Records shown Start Marker

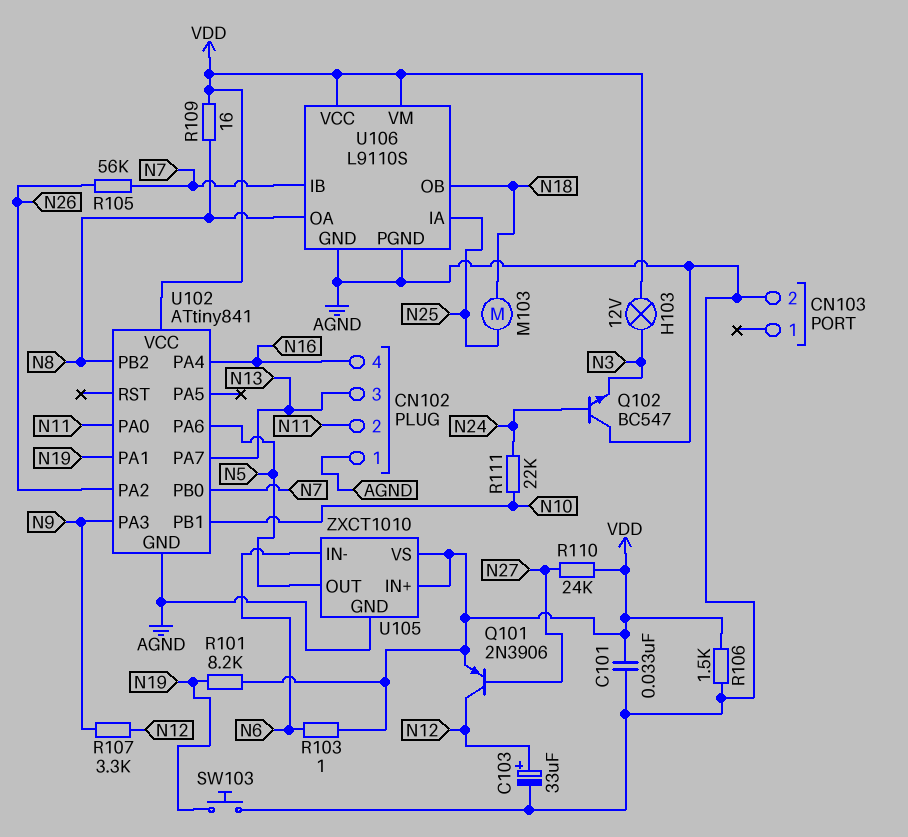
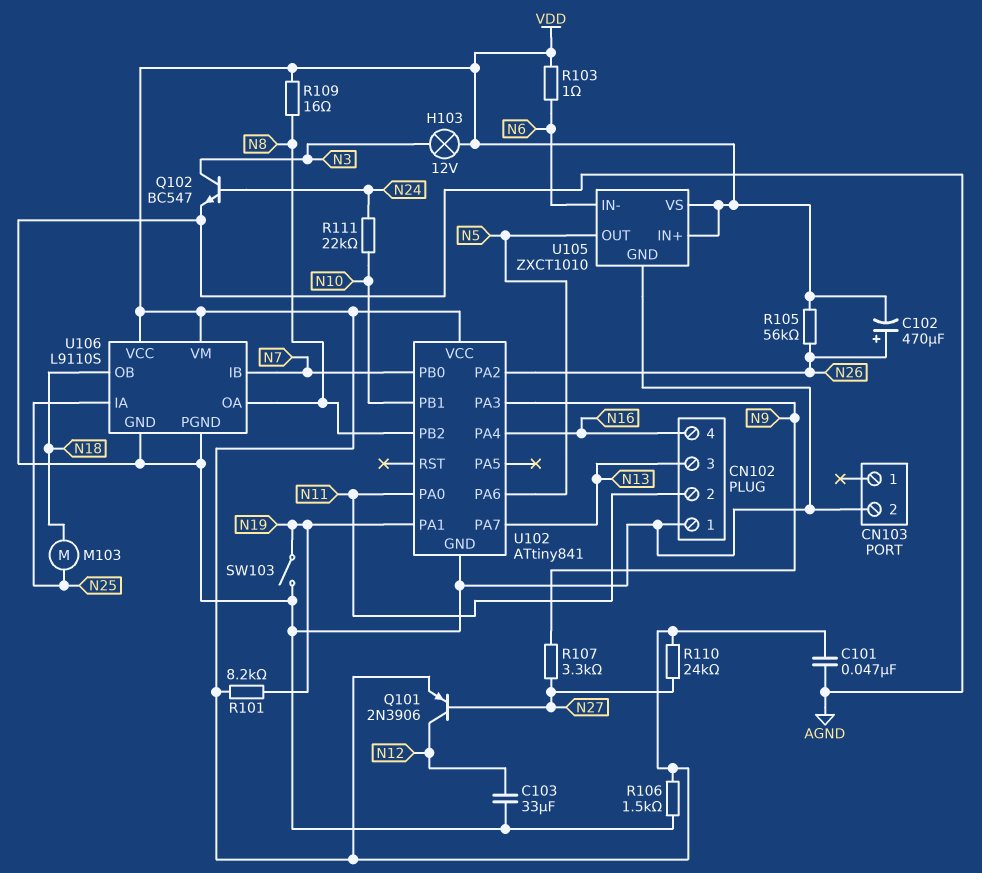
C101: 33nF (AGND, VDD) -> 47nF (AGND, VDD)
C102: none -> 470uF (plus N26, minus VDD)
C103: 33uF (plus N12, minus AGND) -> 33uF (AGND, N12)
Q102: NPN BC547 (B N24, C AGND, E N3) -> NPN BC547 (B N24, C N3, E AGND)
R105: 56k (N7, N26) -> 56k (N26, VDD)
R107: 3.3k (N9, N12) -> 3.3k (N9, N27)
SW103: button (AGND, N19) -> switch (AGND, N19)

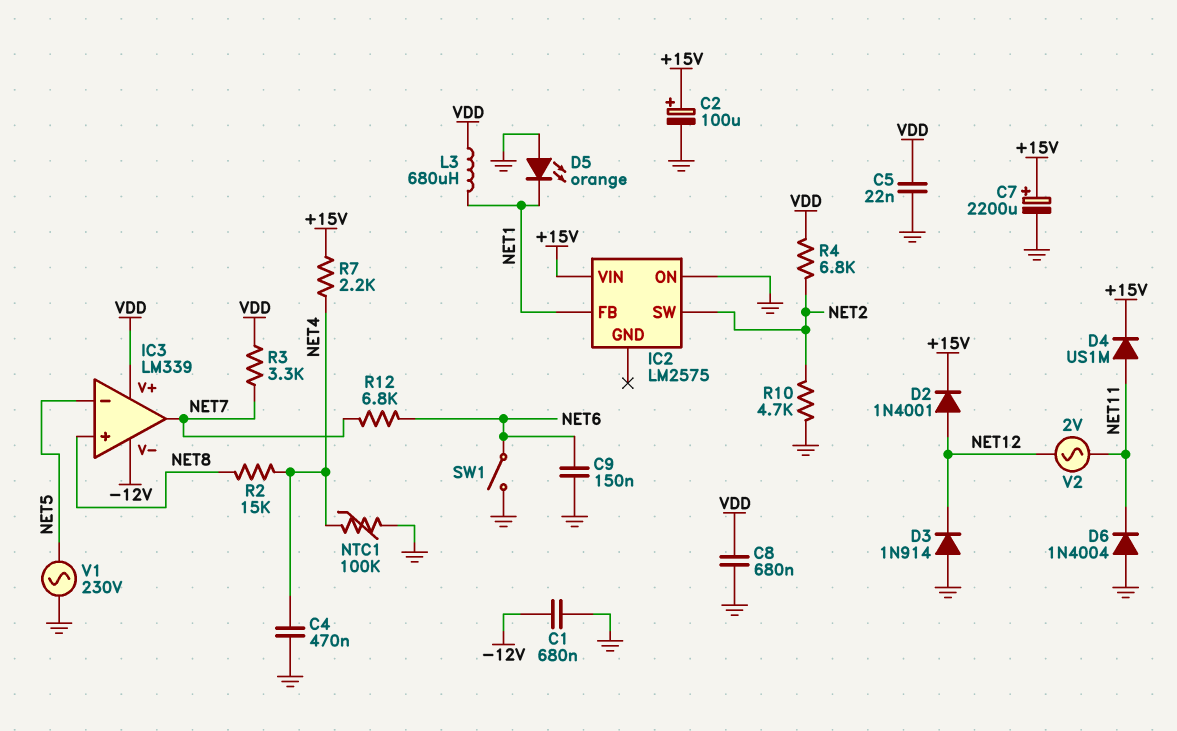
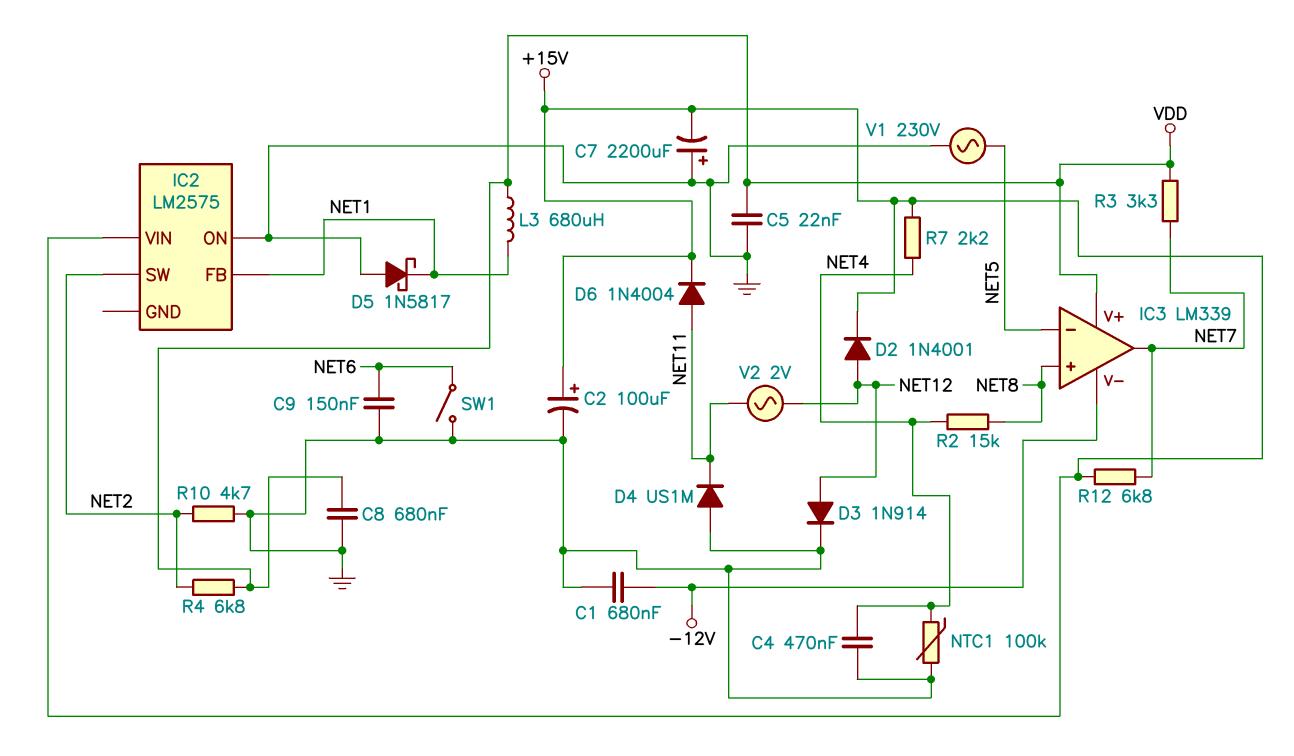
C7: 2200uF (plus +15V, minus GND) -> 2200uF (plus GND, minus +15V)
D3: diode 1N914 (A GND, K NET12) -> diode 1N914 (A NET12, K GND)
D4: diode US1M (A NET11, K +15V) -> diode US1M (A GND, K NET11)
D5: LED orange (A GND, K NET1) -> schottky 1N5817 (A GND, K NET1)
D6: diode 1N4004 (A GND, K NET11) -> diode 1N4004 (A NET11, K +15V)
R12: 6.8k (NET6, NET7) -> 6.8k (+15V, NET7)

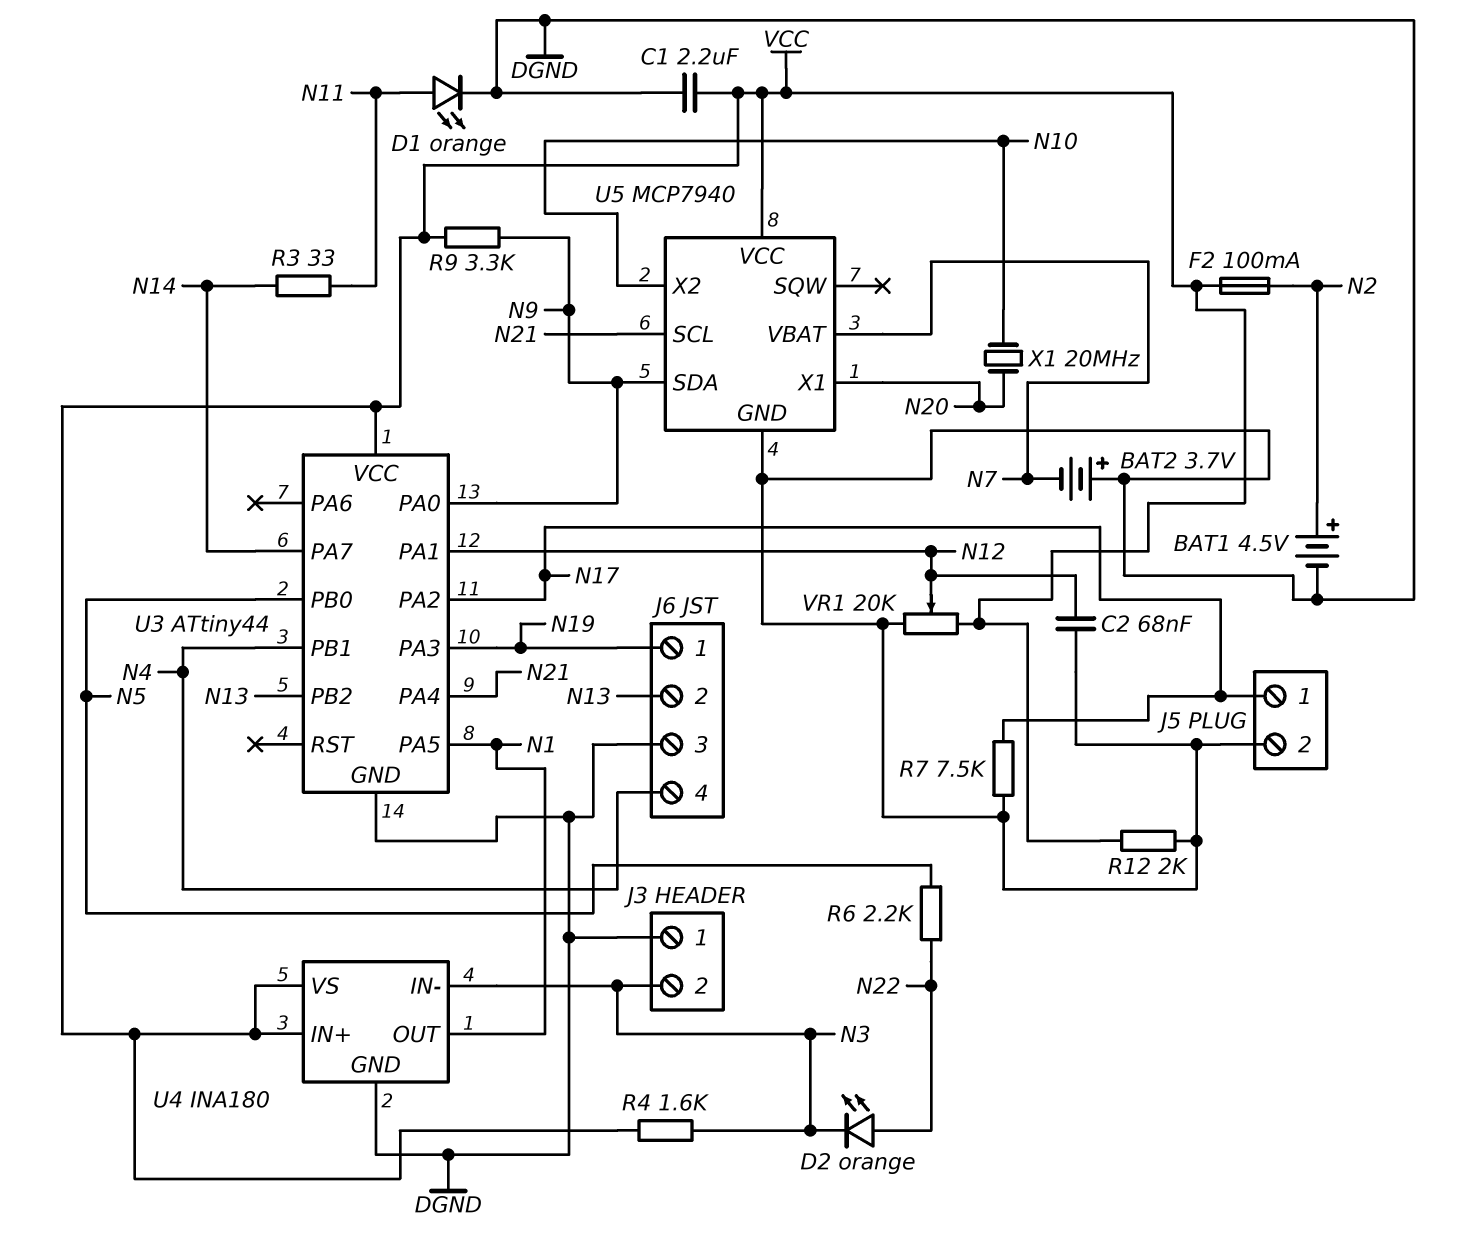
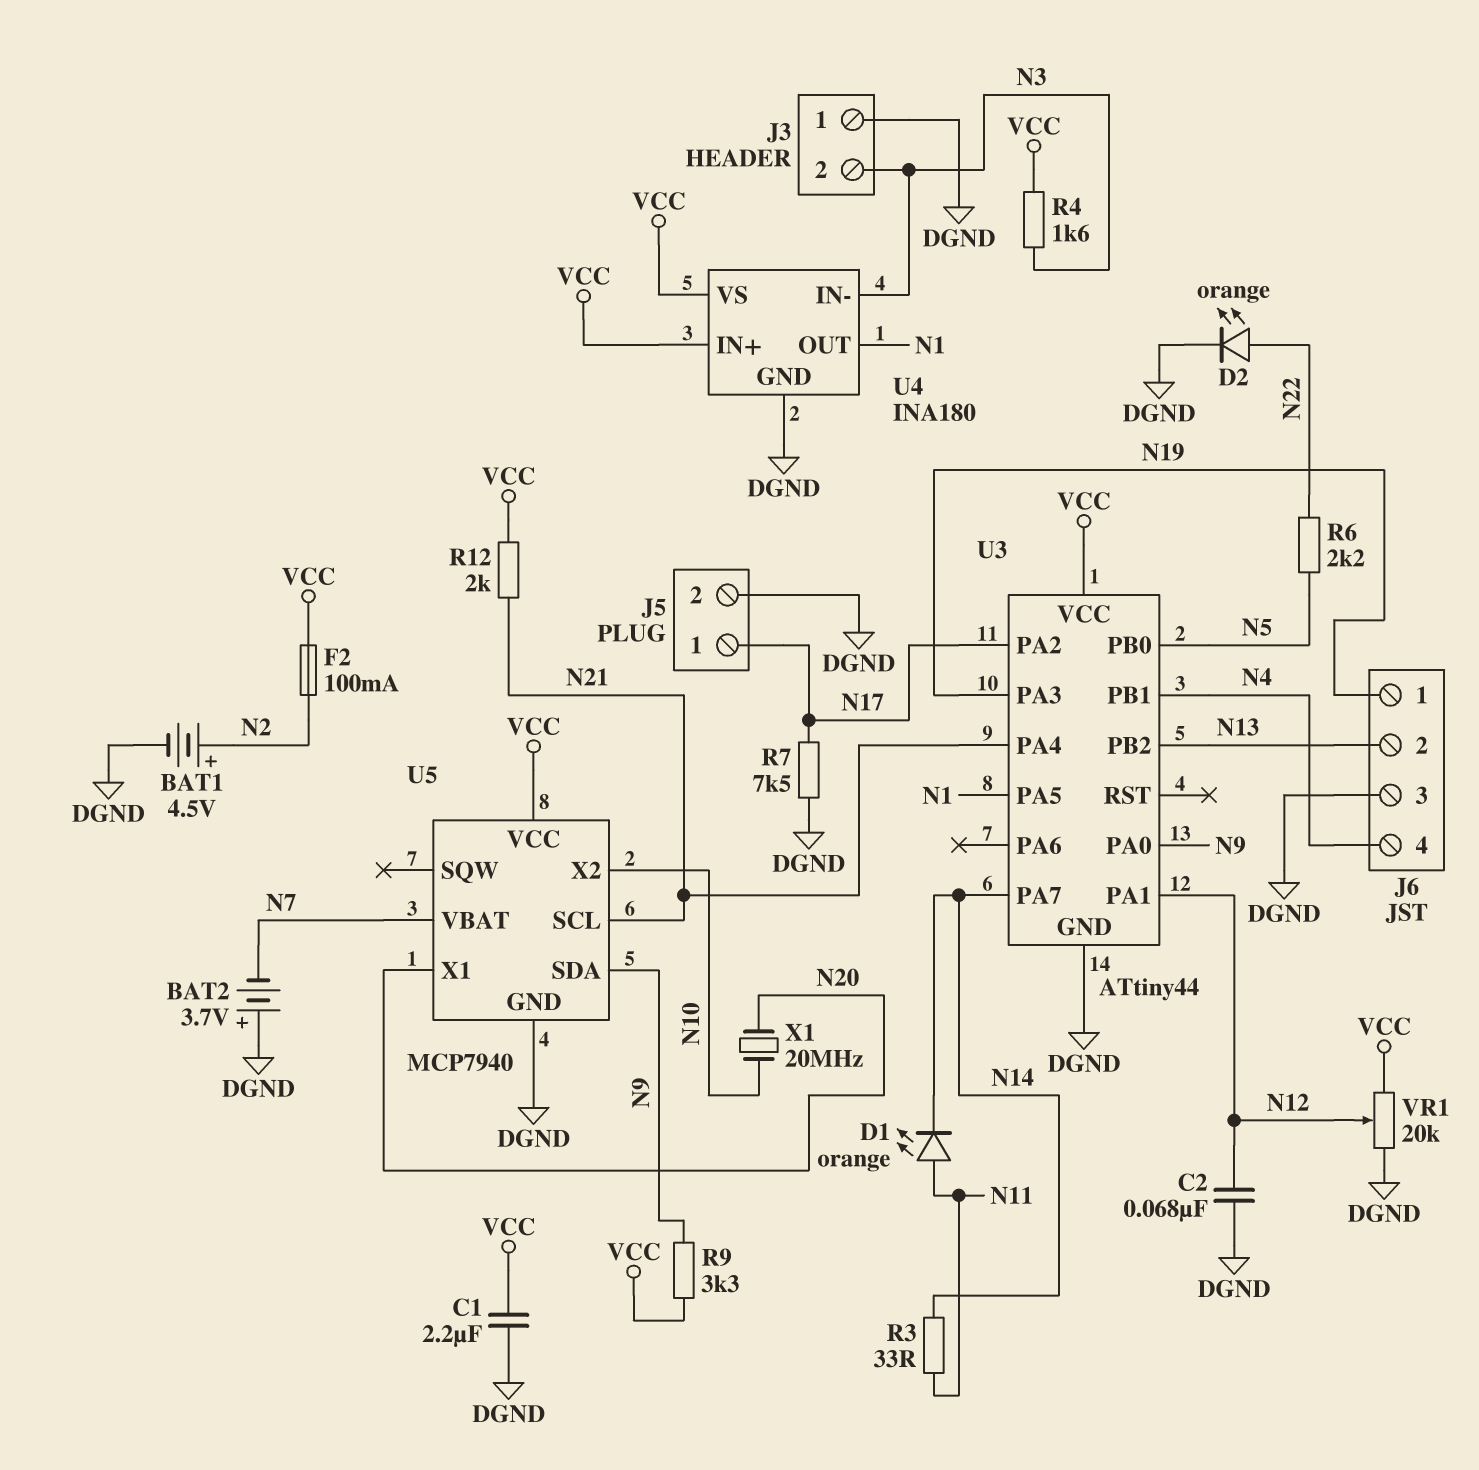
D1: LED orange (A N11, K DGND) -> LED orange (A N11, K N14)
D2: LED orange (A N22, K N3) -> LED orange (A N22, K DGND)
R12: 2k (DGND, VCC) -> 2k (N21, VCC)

Records shown End Marker

(What you need to do):
Go through the entries above and output them exactly, without pictures.

(Expected output):
C101: 33nF (AGND, VDD) -> 47nF (AGND, VDD)
C102: none -> 470uF (plus N26, minus VDD)
C103: 33uF (plus N12, minus AGND) -> 33uF (AGND, N12)
Q102: NPN BC547 (B N24, C AGND, E N3) -> NPN BC547 (B N24, C N3, E AGND)
R105: 56k (N7, N26) -> 56k (N26, VDD)
R107: 3.3k (N9, N12) -> 3.3k (N9, N27)
SW103: button (AGND, N19) -> switch (AGND, N19)

C7: 2200uF (plus +15V, minus GND) -> 2200uF (plus GND, minus +15V)
D3: diode 1N914 (A GND, K NET12) -> diode 1N914 (A NET12, K GND)
D4: diode US1M (A NET11, K +15V) -> diode US1M (A GND, K NET11)
D5: LED orange (A GND, K NET1) -> schottky 1N5817 (A GND, K NET1)
D6: diode 1N4004 (A GND, K NET11) -> diode 1N4004 (A NET11, K +15V)
R12: 6.8k (NET6, NET7) -> 6.8k (+15V, NET7)

D1: LED orange (A N11, K DGND) -> LED orange (A N11, K N14)
D2: LED orange (A N22, K N3) -> LED orange (A N22, K DGND)
R12: 2k (DGND, VCC) -> 2k (N21, VCC)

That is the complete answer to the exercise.